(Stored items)

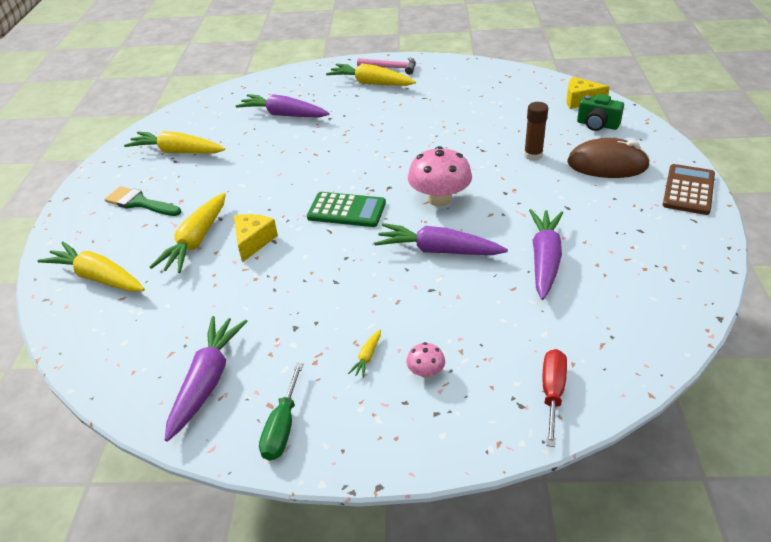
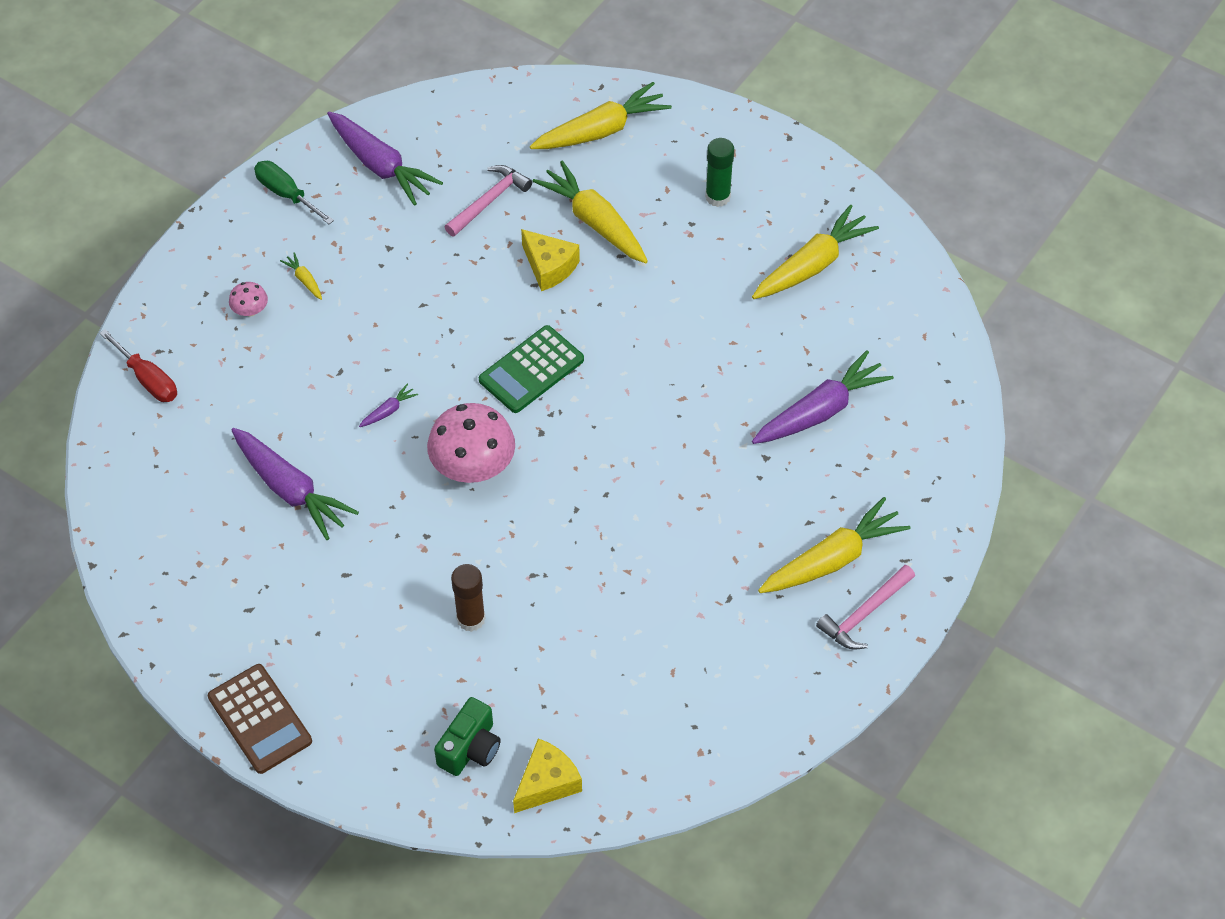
camera: 120 degrees right, 15 degrees up
(139, 203) = (717, 197): green brush -> green glue stick
(208, 298) = (489, 201): none -> pink hammer
(438, 250) = (388, 411): purple carrot -> purple carrot, size x0.42
(597, 125) = (470, 748): green camera -> green camera turned 150 degrees clockwise
(607, 164) = (380, 681): brown mouse -> none

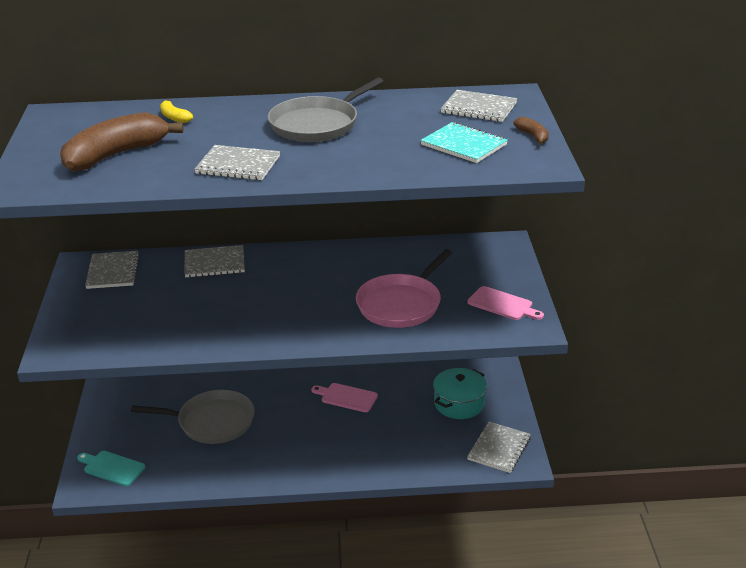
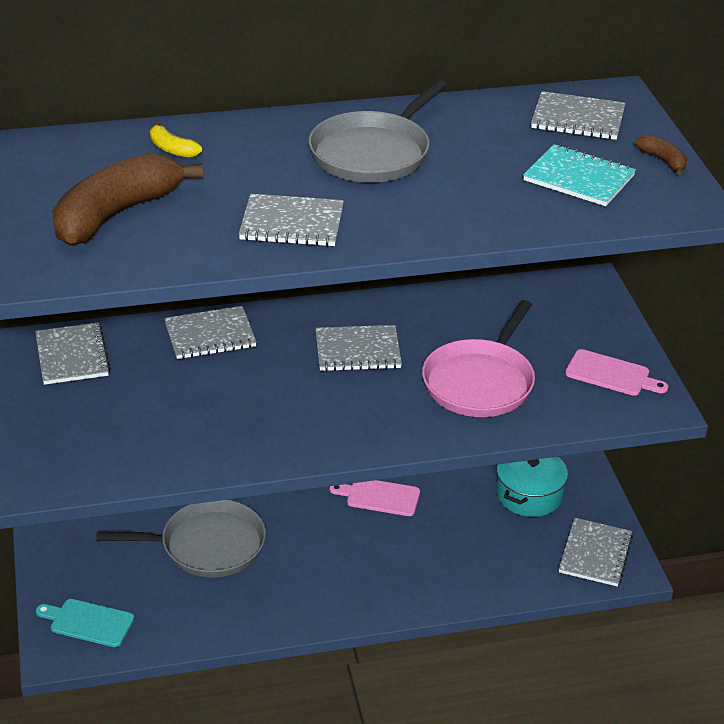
camera: 10 degrees left, 5 degrees up
(317, 279) = (357, 350): none -> grey notebook

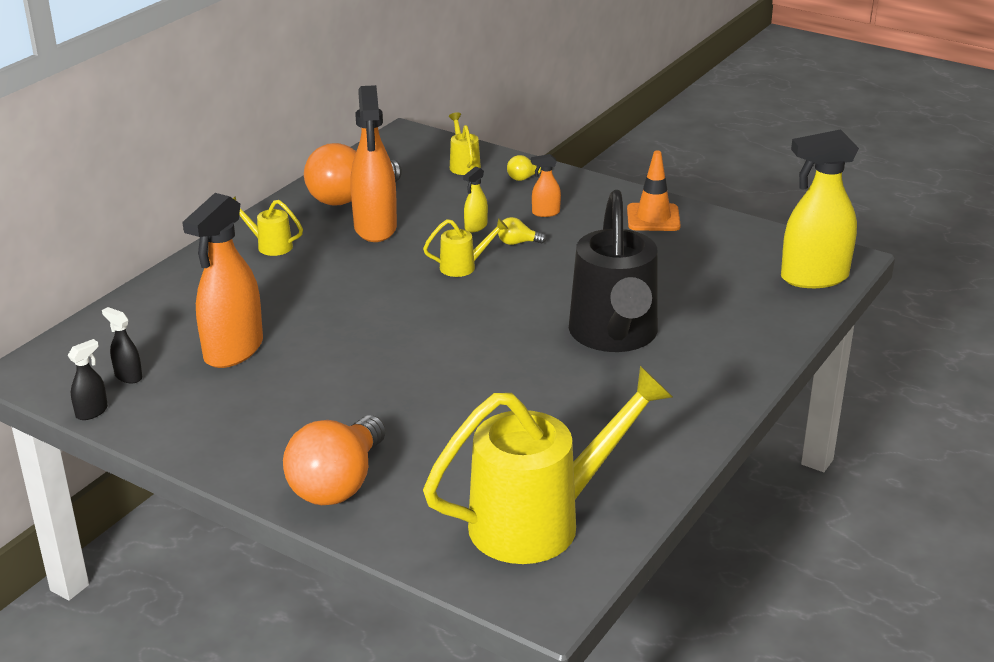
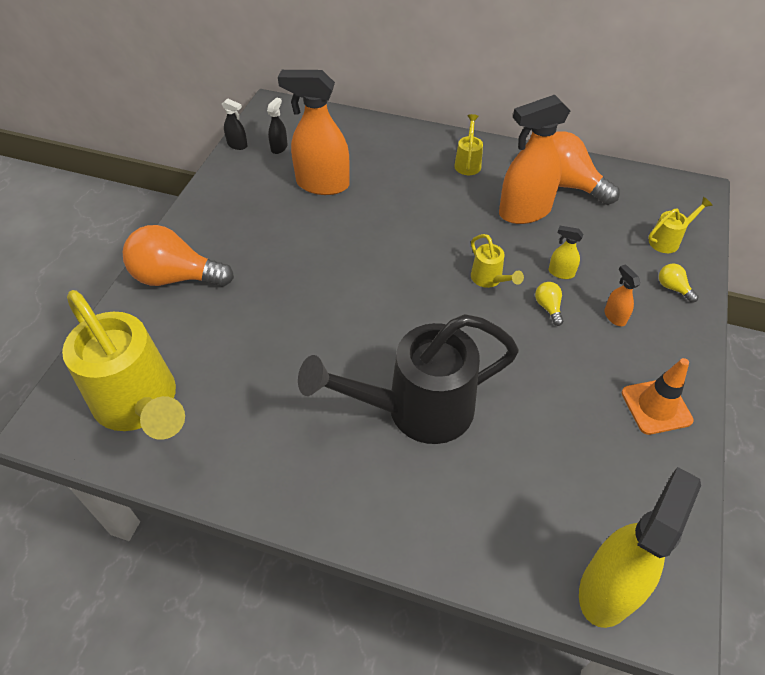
camera: 75 degrees right, 20 degrees up
(813, 277) = (608, 588): yellow spray bottle -> yellow spray bottle turned 60 degrees clockwise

=== What to produce ===
Your copy should match the records above exactly, except that it contains no pictures.

=== Your response ===
camera: 120 degrees right, 15 degrees up
(139, 203) = (717, 197): green brush -> green glue stick
(208, 298) = (489, 201): none -> pink hammer
(438, 250) = (388, 411): purple carrot -> purple carrot, size x0.42
(597, 125) = (470, 748): green camera -> green camera turned 150 degrees clockwise
(607, 164) = (380, 681): brown mouse -> none

camera: 10 degrees left, 5 degrees up
(317, 279) = (357, 350): none -> grey notebook

camera: 75 degrees right, 20 degrees up
(813, 277) = (608, 588): yellow spray bottle -> yellow spray bottle turned 60 degrees clockwise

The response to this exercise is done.